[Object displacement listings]
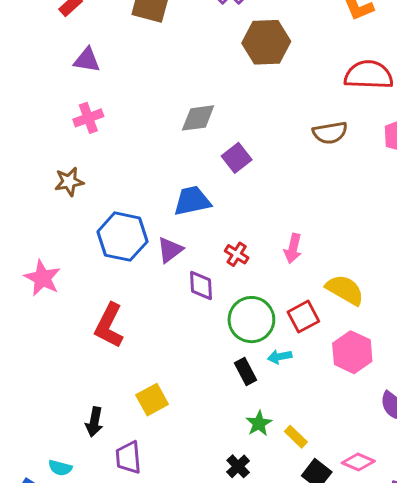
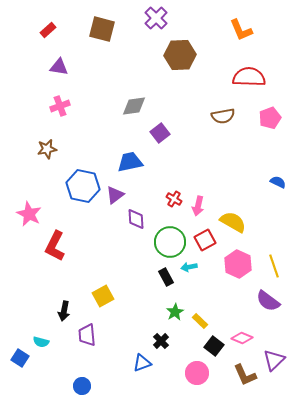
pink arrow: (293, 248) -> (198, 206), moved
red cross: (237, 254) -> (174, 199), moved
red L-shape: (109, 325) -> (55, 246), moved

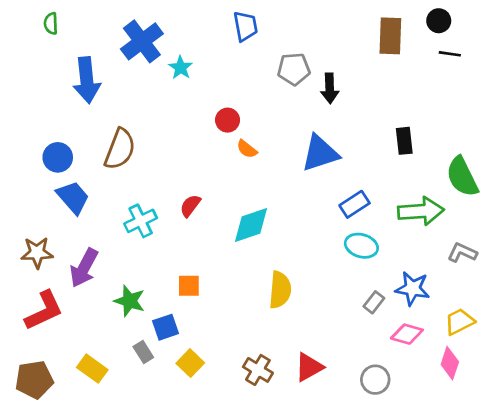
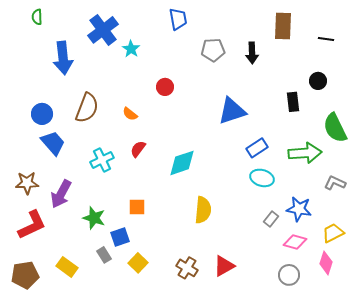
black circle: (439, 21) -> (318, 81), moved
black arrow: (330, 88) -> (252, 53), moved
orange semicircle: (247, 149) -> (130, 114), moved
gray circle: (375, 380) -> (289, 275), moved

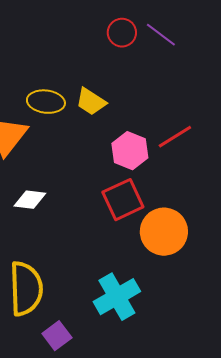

* * *

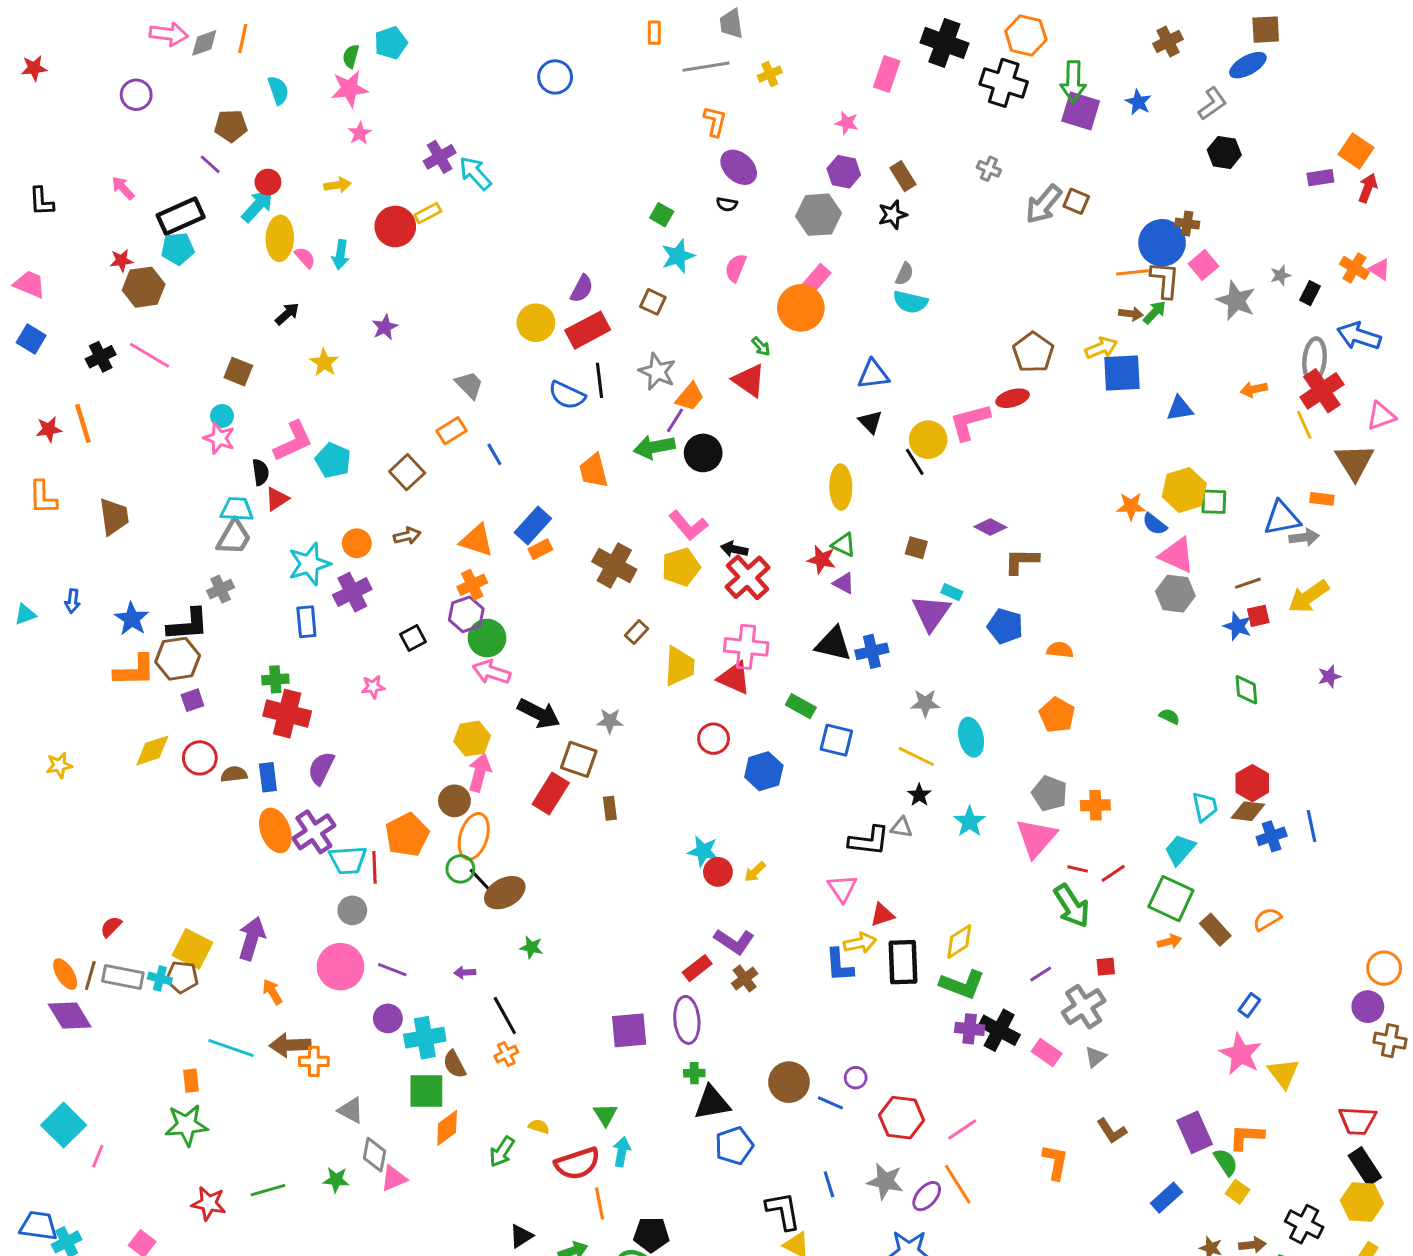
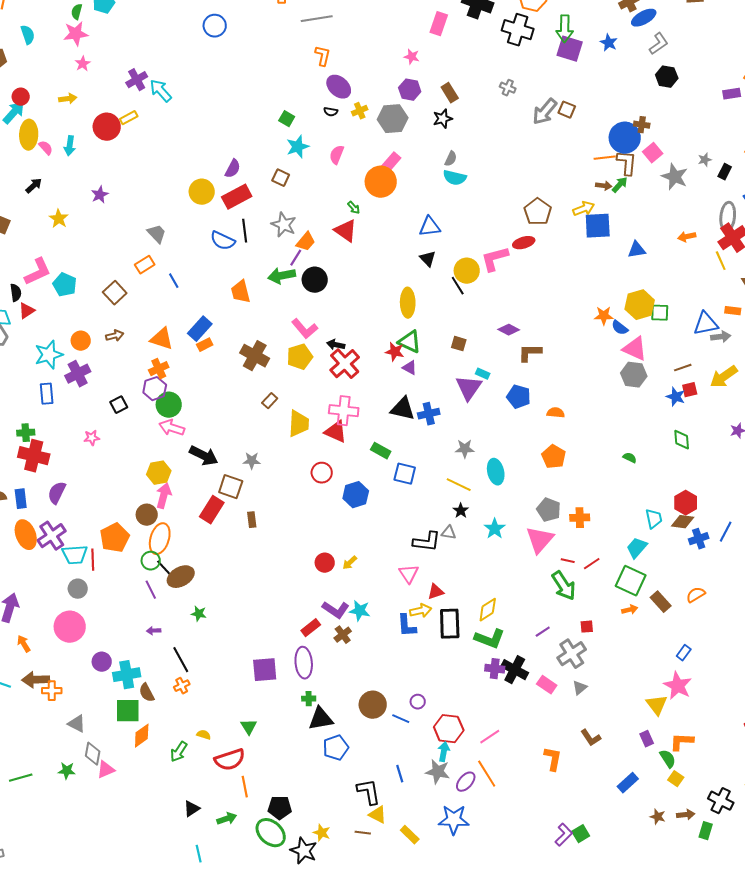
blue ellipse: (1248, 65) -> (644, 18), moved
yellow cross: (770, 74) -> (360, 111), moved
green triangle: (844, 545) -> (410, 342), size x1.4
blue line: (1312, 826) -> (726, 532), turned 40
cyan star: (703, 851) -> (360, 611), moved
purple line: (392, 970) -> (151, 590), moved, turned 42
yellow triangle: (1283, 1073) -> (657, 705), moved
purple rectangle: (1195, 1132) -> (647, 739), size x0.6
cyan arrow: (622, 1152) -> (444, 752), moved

● **Exercise description**
Look above for the line with "pink arrow: (293, 248) -> (198, 206), moved" and the line with "gray circle: (375, 380) -> (289, 275), moved", then copy them and all lines in between exactly as written, and only those, without any pictures.

● **Written answer**
pink arrow: (293, 248) -> (198, 206), moved
red cross: (237, 254) -> (174, 199), moved
red L-shape: (109, 325) -> (55, 246), moved

black circle: (439, 21) -> (318, 81), moved
black arrow: (330, 88) -> (252, 53), moved
orange semicircle: (247, 149) -> (130, 114), moved
gray circle: (375, 380) -> (289, 275), moved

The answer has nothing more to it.